| Assigned task |
The result should consist solely of the line containing "(596, 230) = (399, 311): pink camera -> none" and the lines that follow it below, each reproduced exactly, the last line included.

| Dataset extract |
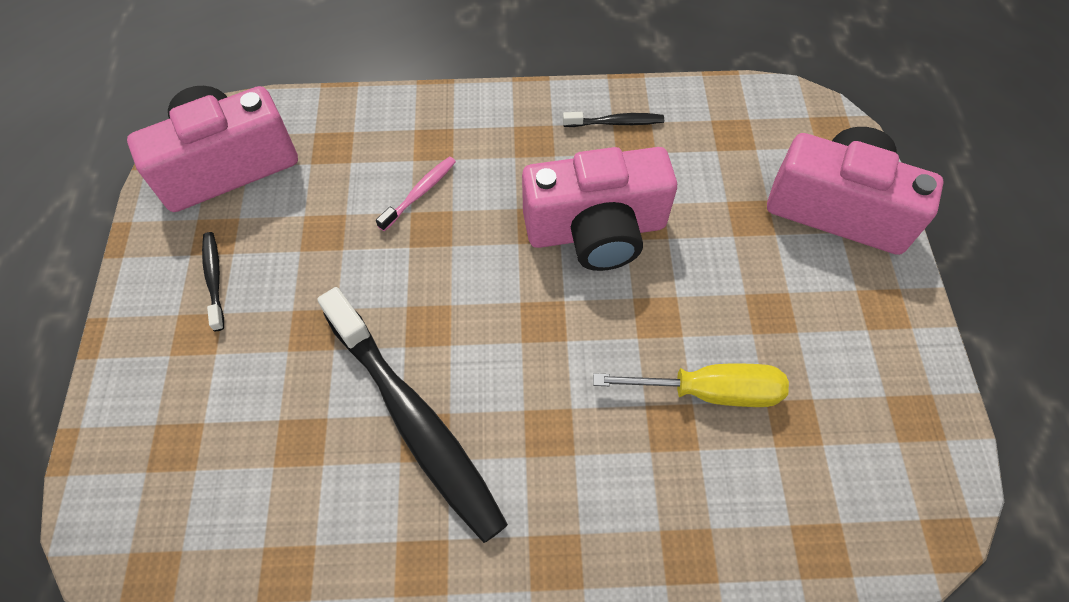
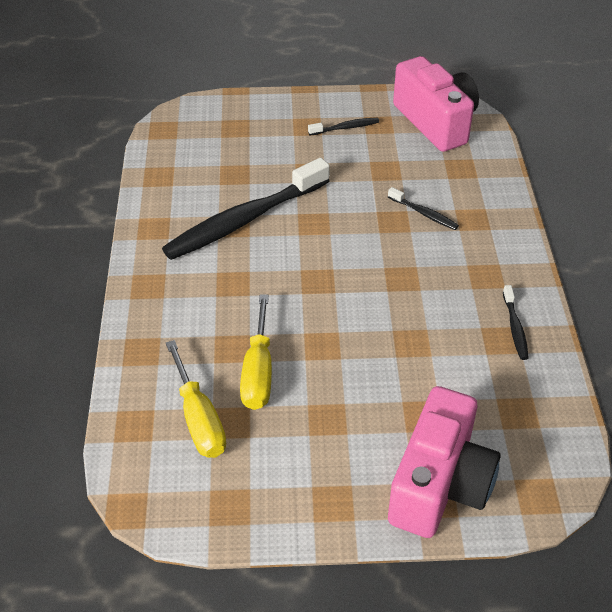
camera: 90 degrees right, 15 degrees down
(420, 193) = (424, 213): pink toothbrush -> black toothbrush
(596, 230) = (399, 311): pink camera -> none
(797, 462) = (199, 419): none -> yellow screwdriver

| Answer box |
(596, 230) = (399, 311): pink camera -> none
(797, 462) = (199, 419): none -> yellow screwdriver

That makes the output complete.